start

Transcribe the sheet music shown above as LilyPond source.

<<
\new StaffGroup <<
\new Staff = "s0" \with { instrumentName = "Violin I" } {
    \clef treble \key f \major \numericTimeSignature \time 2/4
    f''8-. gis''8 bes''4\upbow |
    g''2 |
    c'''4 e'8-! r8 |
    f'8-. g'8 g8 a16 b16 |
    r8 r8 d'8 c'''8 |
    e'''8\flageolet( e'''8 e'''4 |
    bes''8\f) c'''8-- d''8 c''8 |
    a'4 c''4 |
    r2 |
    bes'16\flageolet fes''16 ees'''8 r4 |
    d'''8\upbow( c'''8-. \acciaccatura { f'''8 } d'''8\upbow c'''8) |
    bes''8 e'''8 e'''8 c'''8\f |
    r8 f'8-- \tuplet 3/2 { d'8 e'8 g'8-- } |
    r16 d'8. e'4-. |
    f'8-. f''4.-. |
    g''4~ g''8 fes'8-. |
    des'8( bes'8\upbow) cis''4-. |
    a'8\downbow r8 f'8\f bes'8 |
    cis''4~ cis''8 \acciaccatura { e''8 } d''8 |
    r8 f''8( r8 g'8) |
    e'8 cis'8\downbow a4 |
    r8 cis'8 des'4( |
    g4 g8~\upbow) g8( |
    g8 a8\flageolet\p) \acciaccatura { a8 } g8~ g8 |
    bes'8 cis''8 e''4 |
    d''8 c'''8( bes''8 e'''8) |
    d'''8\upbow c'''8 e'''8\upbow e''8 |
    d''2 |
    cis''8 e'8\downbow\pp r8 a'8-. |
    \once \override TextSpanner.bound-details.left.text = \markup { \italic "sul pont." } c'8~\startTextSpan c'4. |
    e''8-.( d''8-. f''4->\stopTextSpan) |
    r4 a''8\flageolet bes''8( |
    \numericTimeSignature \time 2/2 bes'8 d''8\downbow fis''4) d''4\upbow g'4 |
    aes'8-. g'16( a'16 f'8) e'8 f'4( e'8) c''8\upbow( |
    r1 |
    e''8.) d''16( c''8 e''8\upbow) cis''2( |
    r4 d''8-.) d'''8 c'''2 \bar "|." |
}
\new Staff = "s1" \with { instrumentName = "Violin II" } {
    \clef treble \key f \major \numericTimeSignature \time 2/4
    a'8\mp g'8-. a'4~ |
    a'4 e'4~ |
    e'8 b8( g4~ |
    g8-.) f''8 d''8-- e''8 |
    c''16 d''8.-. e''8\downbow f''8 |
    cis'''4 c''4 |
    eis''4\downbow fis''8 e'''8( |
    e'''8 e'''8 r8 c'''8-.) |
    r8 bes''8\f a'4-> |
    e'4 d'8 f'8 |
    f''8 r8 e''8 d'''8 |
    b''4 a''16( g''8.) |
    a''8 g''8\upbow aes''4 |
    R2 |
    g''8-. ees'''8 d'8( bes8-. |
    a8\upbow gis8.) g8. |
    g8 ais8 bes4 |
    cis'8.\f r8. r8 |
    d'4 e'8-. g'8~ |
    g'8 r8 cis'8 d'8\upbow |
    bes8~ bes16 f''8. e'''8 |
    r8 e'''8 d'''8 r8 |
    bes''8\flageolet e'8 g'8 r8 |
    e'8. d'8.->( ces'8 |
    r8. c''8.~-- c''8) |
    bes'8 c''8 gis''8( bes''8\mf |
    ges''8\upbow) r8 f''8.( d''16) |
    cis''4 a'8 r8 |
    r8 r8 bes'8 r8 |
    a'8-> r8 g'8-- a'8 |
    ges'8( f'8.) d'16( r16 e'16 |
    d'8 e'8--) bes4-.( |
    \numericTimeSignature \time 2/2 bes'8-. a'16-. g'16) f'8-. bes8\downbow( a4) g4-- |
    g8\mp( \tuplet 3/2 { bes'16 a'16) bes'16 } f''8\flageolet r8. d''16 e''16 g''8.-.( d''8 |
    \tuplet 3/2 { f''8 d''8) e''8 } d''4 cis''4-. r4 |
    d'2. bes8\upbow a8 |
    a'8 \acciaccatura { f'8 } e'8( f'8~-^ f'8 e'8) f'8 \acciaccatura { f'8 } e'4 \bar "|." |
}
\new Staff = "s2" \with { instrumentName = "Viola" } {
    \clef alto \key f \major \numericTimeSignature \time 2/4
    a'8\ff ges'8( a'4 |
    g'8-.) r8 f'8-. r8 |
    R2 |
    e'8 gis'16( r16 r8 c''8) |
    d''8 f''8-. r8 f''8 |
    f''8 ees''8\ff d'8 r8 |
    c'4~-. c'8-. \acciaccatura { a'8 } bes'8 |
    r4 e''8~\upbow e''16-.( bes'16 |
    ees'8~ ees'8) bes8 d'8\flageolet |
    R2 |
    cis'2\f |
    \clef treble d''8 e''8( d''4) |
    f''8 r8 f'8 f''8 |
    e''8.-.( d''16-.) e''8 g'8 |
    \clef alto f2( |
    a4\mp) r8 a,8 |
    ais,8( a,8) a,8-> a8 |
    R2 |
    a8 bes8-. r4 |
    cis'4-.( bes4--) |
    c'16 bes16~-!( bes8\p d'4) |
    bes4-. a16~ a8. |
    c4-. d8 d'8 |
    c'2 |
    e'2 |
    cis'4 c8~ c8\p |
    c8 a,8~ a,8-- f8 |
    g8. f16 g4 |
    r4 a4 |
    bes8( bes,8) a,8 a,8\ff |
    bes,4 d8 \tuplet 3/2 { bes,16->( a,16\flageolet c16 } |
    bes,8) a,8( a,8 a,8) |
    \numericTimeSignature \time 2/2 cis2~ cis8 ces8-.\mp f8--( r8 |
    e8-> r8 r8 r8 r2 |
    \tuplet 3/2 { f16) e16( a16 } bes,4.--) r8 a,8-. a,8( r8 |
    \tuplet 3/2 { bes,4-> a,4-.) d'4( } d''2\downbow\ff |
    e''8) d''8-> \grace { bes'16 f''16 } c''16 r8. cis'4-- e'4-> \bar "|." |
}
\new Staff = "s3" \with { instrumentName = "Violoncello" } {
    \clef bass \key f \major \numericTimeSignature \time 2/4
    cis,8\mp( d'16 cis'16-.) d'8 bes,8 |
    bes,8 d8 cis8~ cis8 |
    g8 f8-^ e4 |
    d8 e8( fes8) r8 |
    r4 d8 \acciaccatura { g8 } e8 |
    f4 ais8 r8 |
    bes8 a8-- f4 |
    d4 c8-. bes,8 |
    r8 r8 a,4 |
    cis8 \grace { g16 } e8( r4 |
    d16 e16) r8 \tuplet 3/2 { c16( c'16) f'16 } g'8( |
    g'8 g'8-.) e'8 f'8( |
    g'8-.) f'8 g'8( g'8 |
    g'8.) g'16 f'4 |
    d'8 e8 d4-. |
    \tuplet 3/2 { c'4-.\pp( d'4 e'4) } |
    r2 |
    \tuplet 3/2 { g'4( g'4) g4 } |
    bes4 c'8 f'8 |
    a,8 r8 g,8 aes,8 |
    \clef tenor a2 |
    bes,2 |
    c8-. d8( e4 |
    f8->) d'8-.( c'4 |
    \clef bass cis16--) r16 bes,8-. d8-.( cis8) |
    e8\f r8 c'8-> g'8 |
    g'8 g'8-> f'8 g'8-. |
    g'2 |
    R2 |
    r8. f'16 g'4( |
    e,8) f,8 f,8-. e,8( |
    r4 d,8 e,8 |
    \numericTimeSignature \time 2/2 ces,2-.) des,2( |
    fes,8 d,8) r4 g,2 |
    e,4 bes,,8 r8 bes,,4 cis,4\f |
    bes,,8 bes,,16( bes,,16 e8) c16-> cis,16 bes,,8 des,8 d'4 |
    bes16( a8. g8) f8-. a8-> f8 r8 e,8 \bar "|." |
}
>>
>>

end

How many lines in the records above contain the string "downbow", matching case exactly? Reply with the number only.

8